EXERCISE PROMPT: The listing, minus its pictures, is to be given again exactly.

RECORDS SUPPLIED:

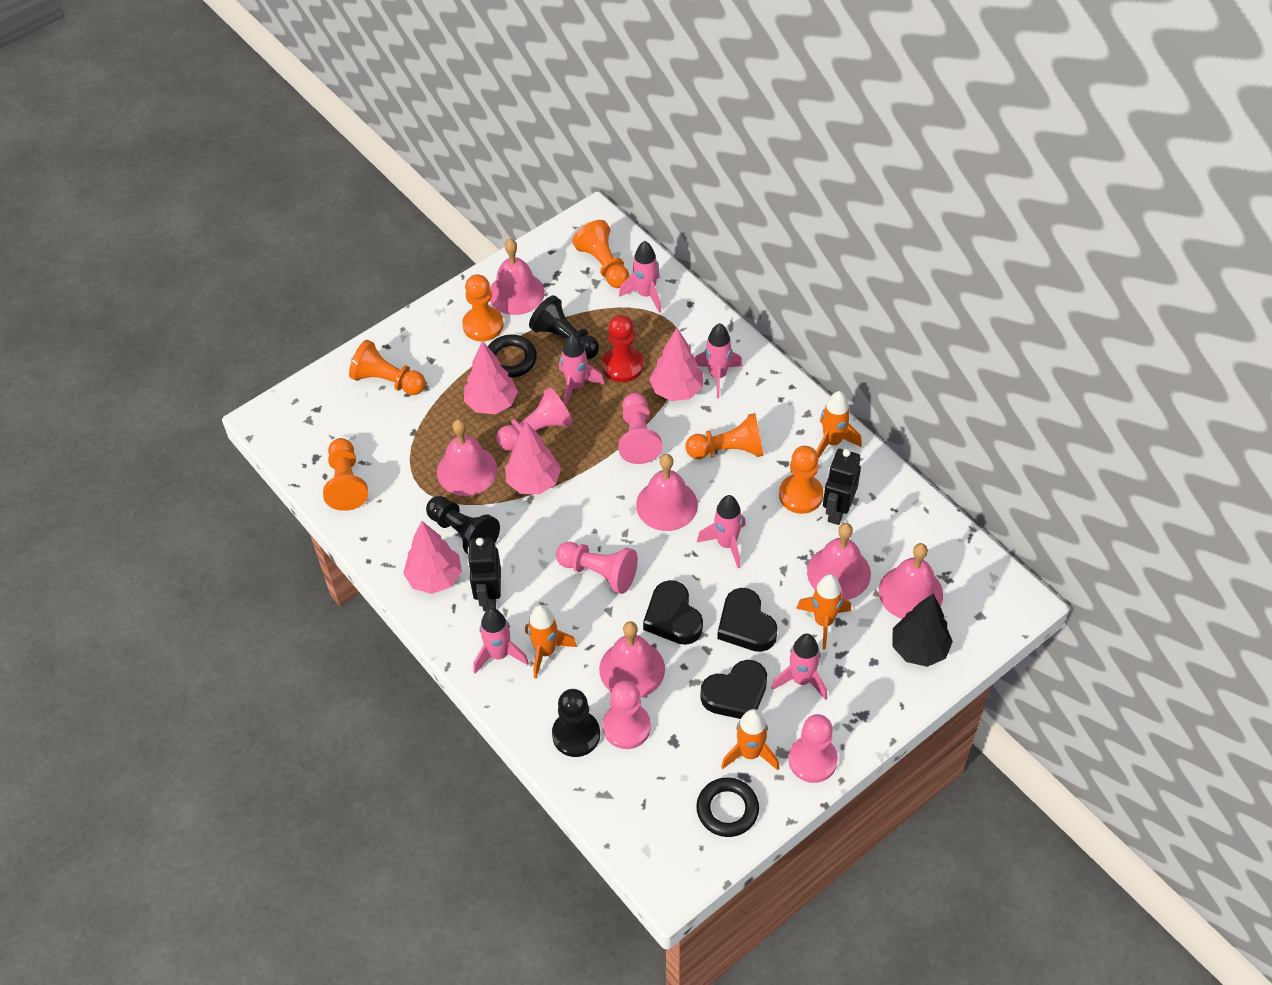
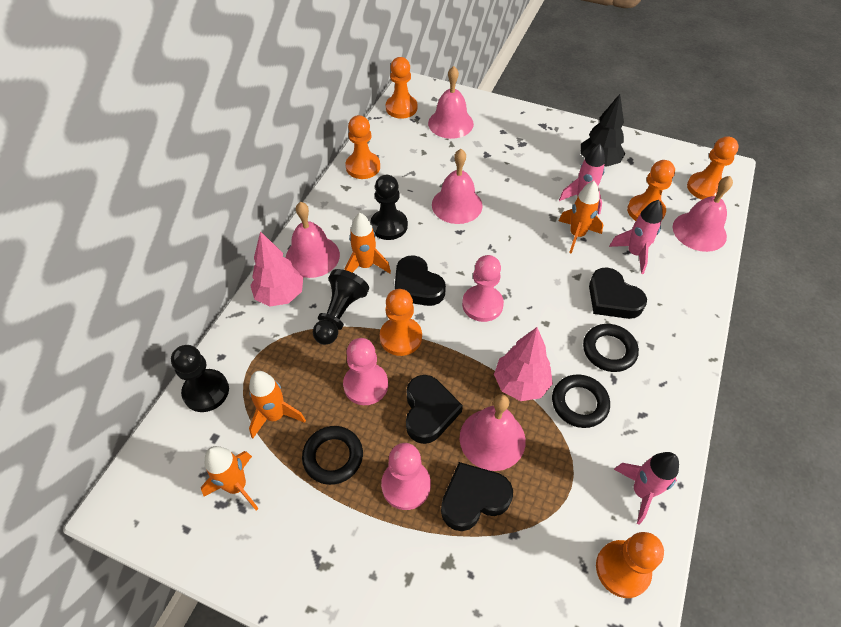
black heart: 3 -> 4
black ring: 2 -> 3
black robot: 2 -> 0
pink bell: 6 -> 5
pink pawn: 5 -> 3
pink rocket: 6 -> 3
pink tree: 4 -> 2
red pawn: 1 -> 0

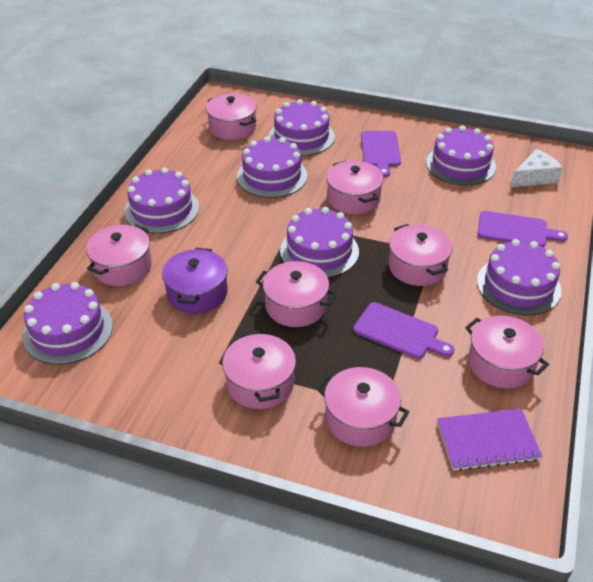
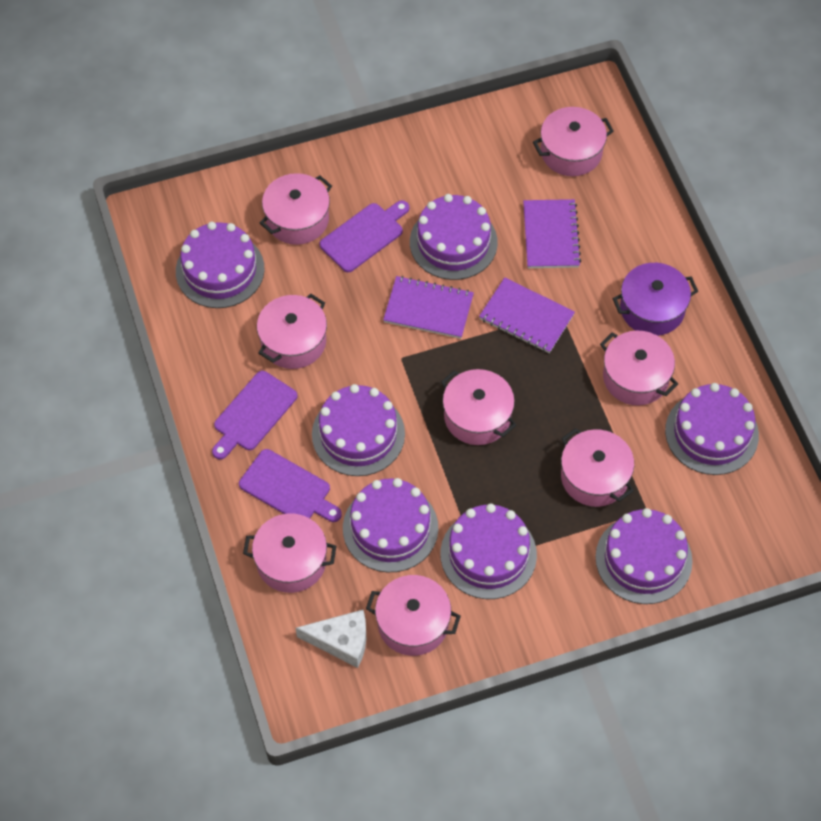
purple notebook: 1 -> 3

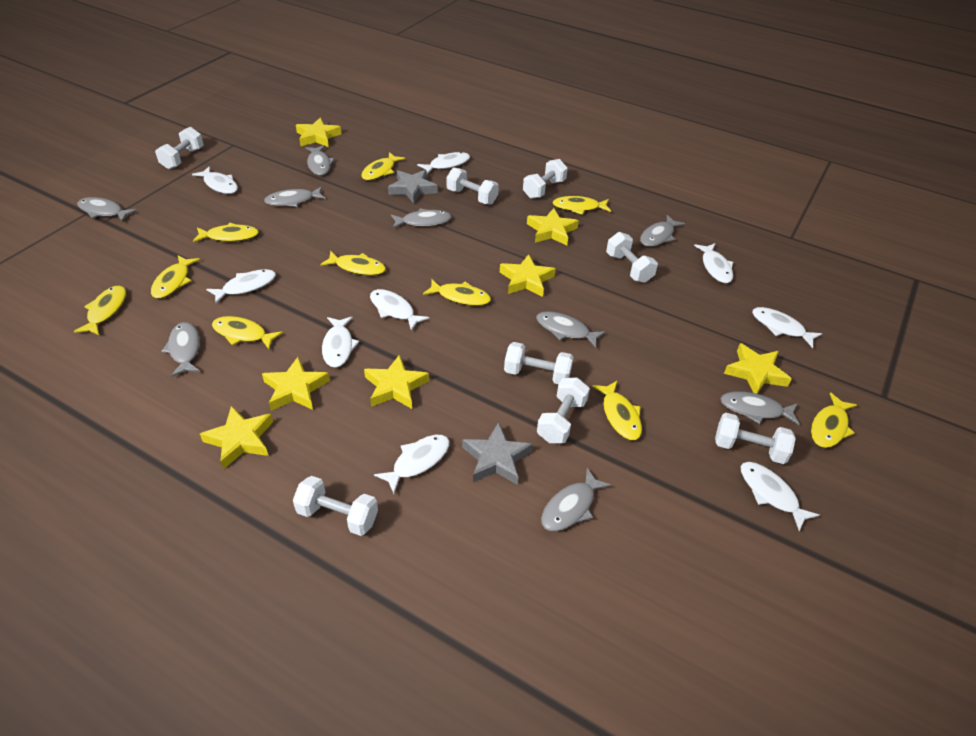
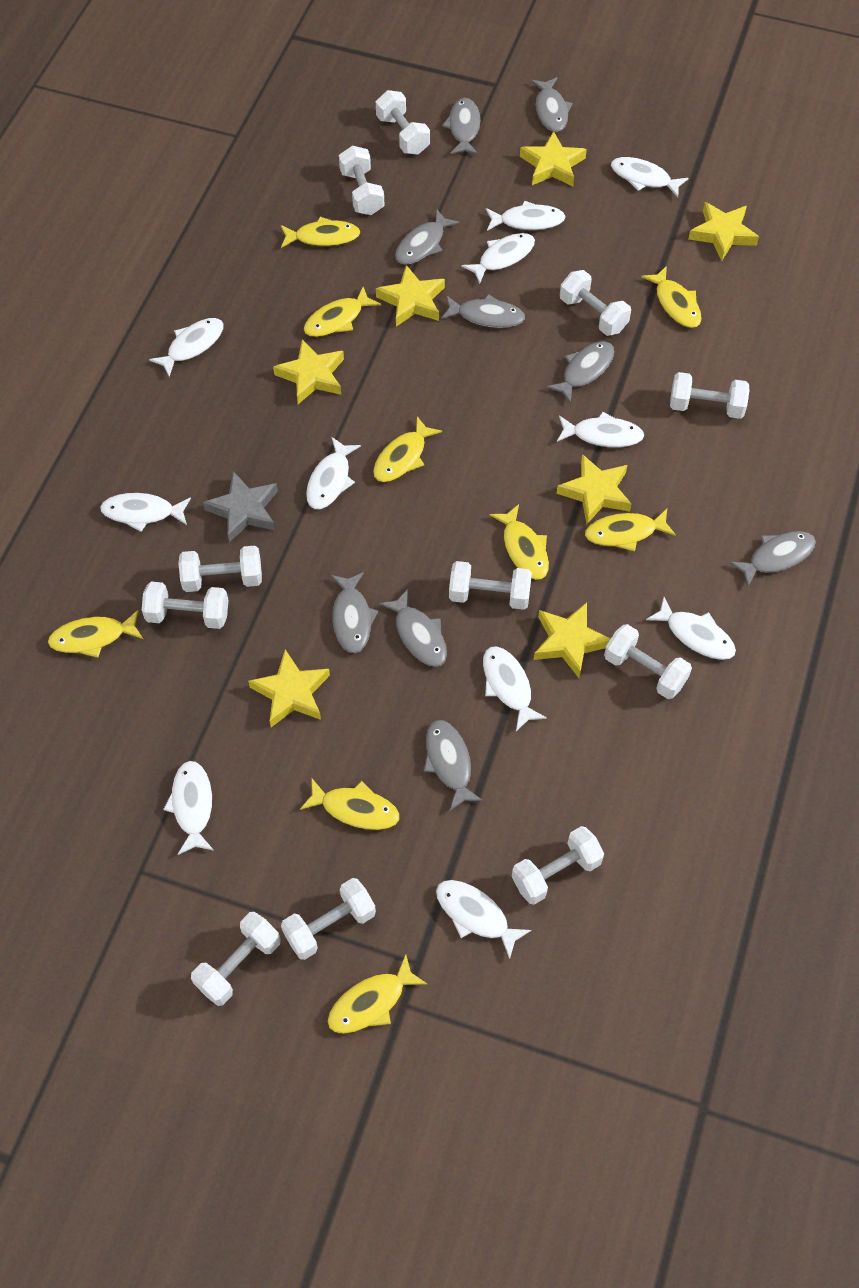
grey star: 2 -> 1
white dumbbell: 8 -> 11
white fish: 9 -> 11
yellow fish: 10 -> 9

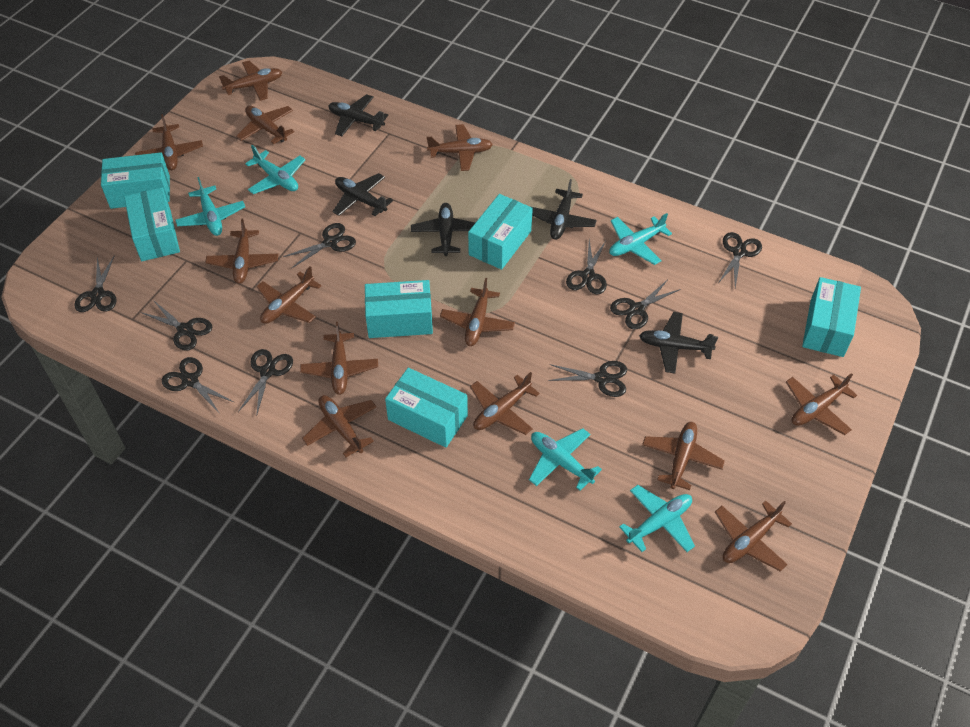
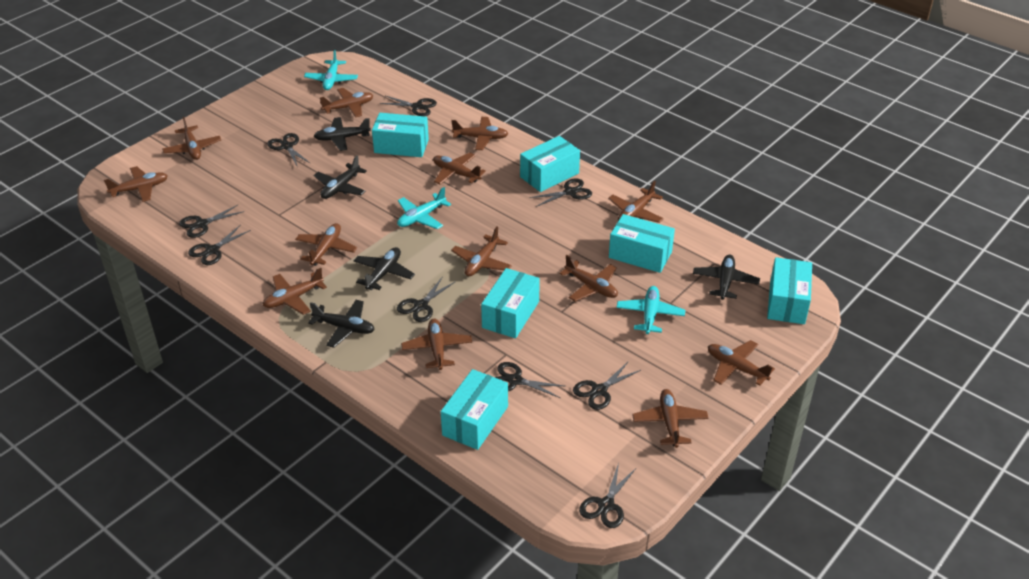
turquoise plane: 5 -> 3

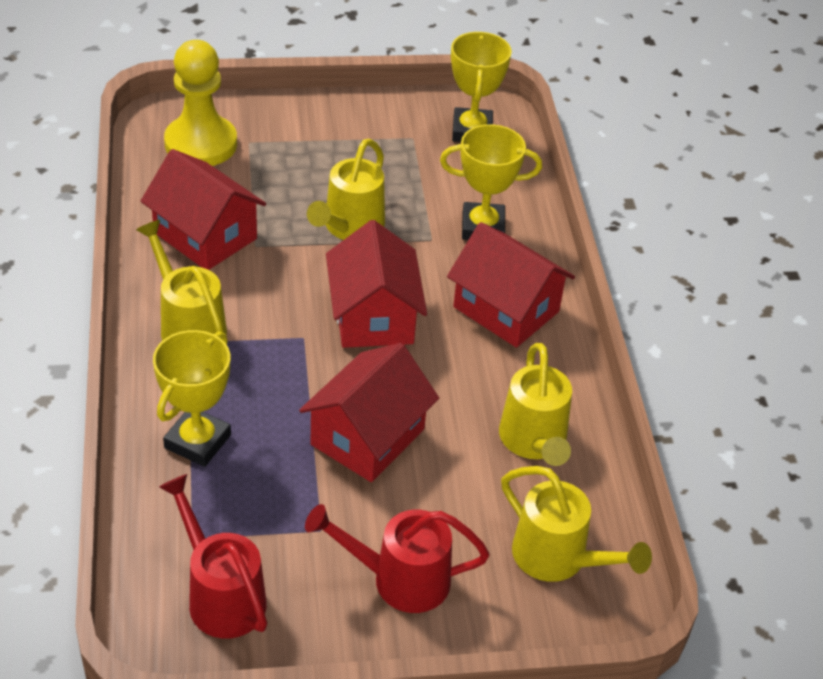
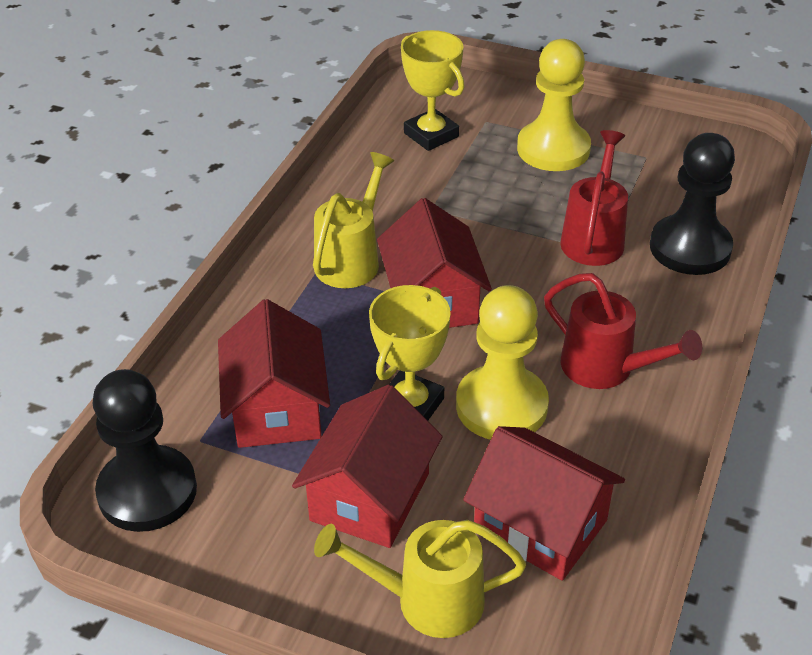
black pawn: 0 -> 2
yellow pawn: 1 -> 2
yellow trophy: 3 -> 2
yellow watering can: 4 -> 2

ANSWER SECTION:
black heart: 3 -> 4
black ring: 2 -> 3
black robot: 2 -> 0
pink bell: 6 -> 5
pink pawn: 5 -> 3
pink rocket: 6 -> 3
pink tree: 4 -> 2
red pawn: 1 -> 0

purple notebook: 1 -> 3

grey star: 2 -> 1
white dumbbell: 8 -> 11
white fish: 9 -> 11
yellow fish: 10 -> 9

turquoise plane: 5 -> 3

black pawn: 0 -> 2
yellow pawn: 1 -> 2
yellow trophy: 3 -> 2
yellow watering can: 4 -> 2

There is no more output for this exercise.